[Object state comparisons]
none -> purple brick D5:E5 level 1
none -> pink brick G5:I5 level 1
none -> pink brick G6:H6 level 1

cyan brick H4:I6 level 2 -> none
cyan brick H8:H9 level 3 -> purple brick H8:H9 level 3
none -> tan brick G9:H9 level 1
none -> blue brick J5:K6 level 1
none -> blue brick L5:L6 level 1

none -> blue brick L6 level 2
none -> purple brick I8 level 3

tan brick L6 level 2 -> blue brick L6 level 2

--

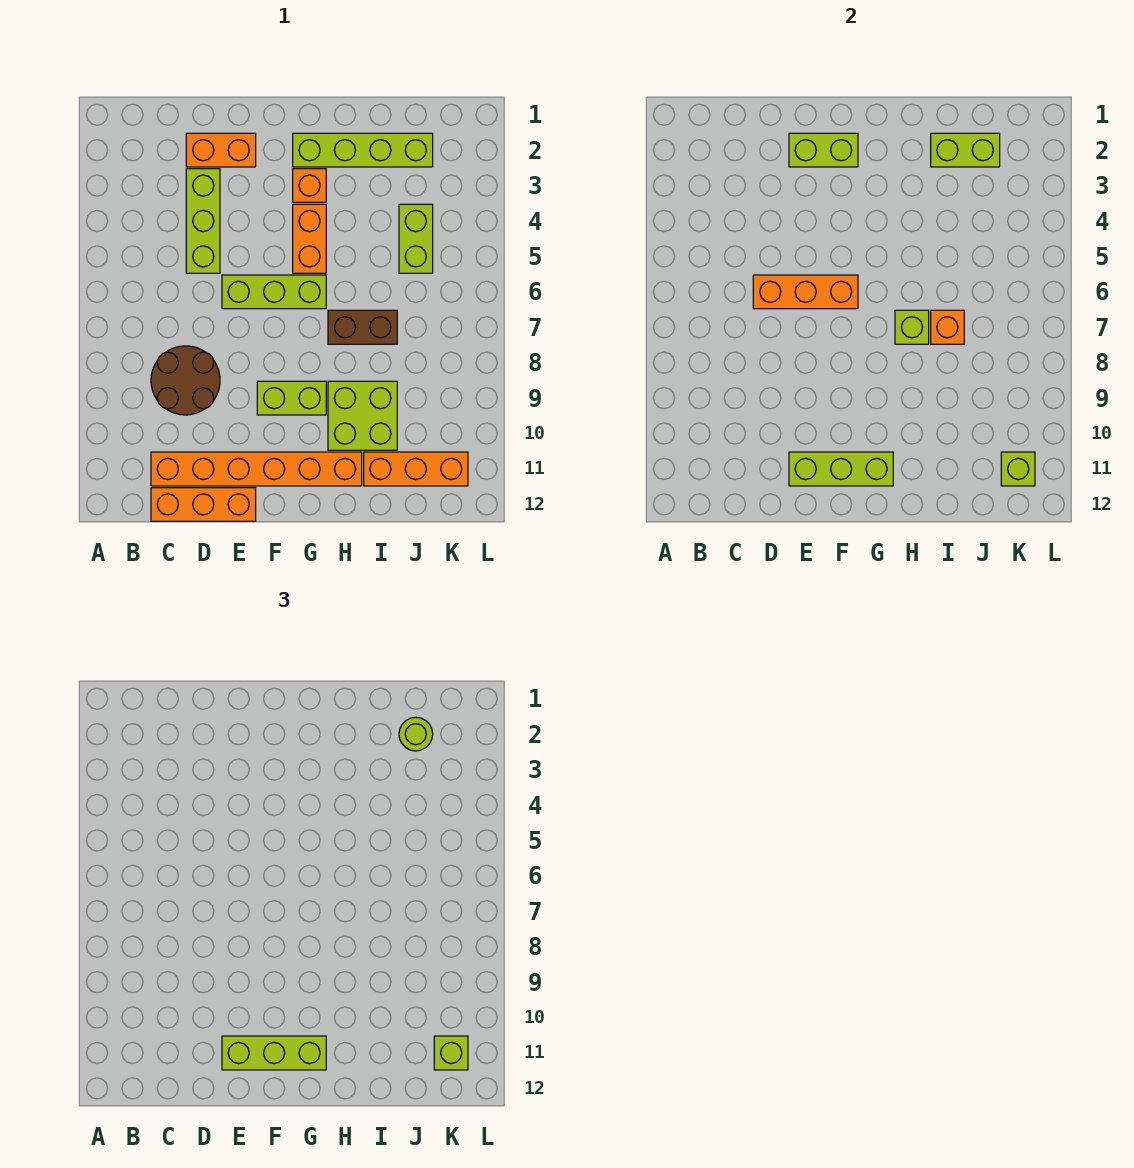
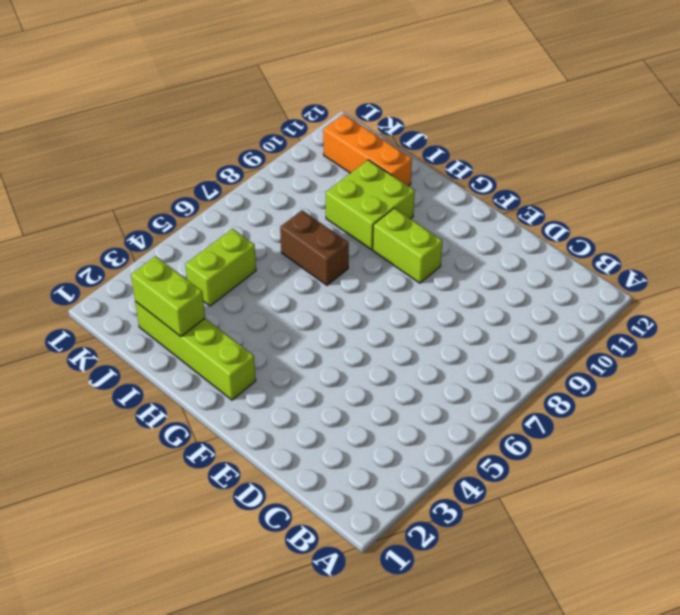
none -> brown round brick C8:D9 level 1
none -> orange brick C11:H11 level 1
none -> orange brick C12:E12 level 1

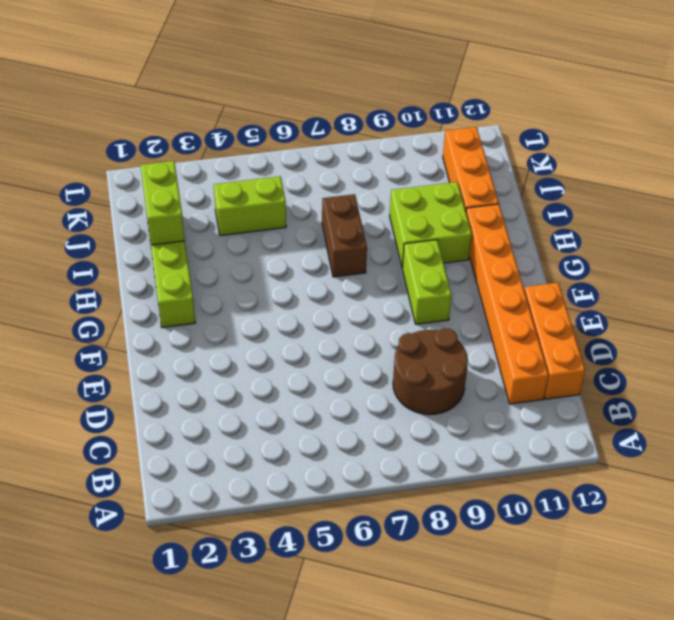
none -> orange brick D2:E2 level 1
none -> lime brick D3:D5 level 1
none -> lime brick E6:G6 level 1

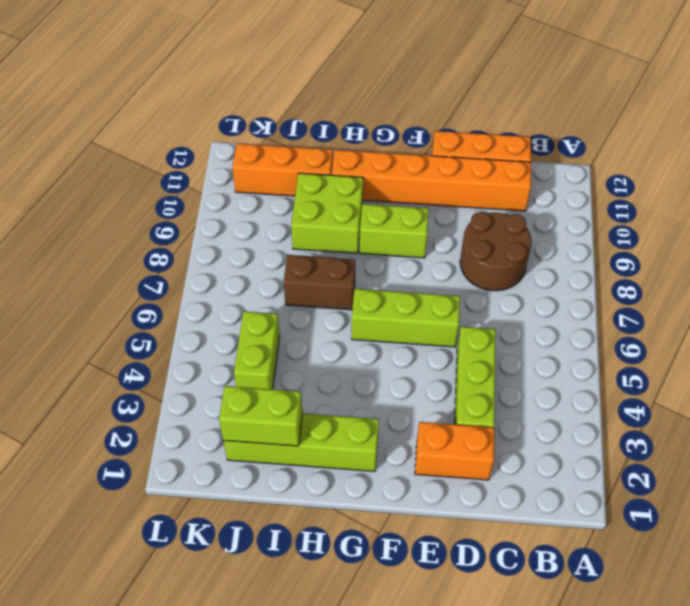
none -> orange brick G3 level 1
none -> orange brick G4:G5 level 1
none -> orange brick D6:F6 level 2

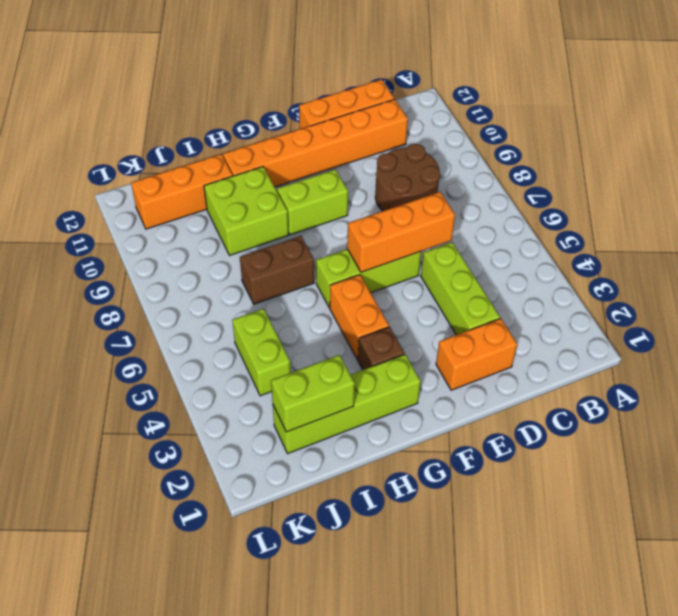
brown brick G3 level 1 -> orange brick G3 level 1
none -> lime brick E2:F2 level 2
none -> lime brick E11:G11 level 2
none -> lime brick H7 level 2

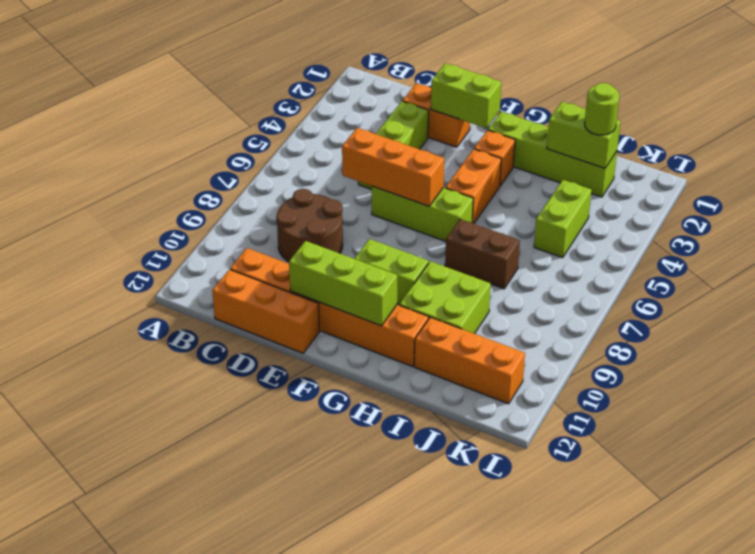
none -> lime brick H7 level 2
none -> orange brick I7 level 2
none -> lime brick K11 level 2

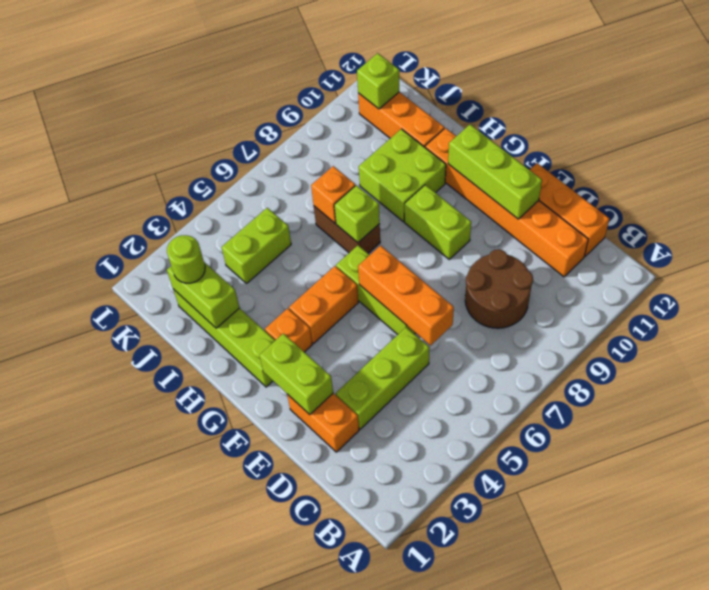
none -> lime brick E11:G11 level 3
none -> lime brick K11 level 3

• _WORK ORDER_: Return only the part of the records above that opens with the line containing "none -> purple brick D5:E5 level 1" and closes with the line containing "none -> purple brick I8 level 3", ends included.

• _WRITTEN SOLUTION_:
none -> purple brick D5:E5 level 1
none -> pink brick G5:I5 level 1
none -> pink brick G6:H6 level 1

cyan brick H4:I6 level 2 -> none
cyan brick H8:H9 level 3 -> purple brick H8:H9 level 3
none -> tan brick G9:H9 level 1
none -> blue brick J5:K6 level 1
none -> blue brick L5:L6 level 1

none -> blue brick L6 level 2
none -> purple brick I8 level 3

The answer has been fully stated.